**TASK PROMPT:** Without the pictures, repeat the listing character for character.

**EXERCISE DATA:**
......
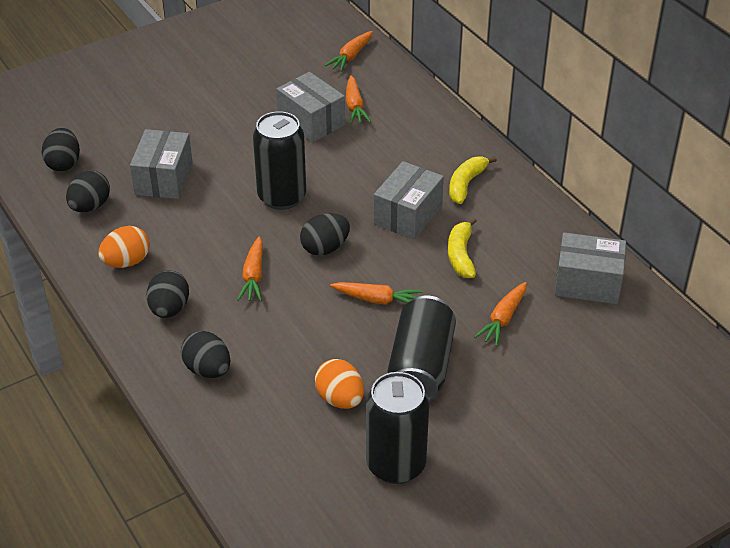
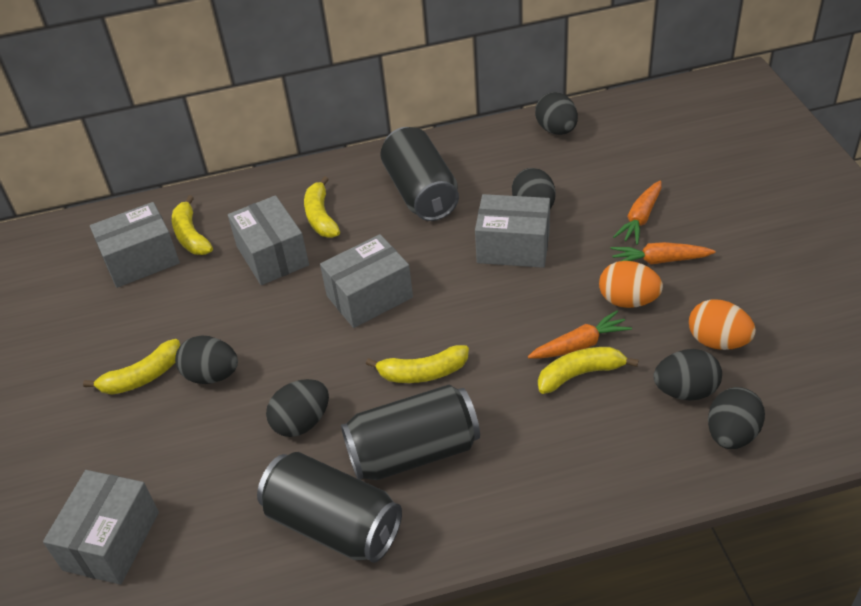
black egg: 5 -> 6
grey box: 4 -> 5
orange carrot: 5 -> 3
yellow banana: 2 -> 5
......
**RESULT BELOW:**
black egg: 5 -> 6
grey box: 4 -> 5
orange carrot: 5 -> 3
yellow banana: 2 -> 5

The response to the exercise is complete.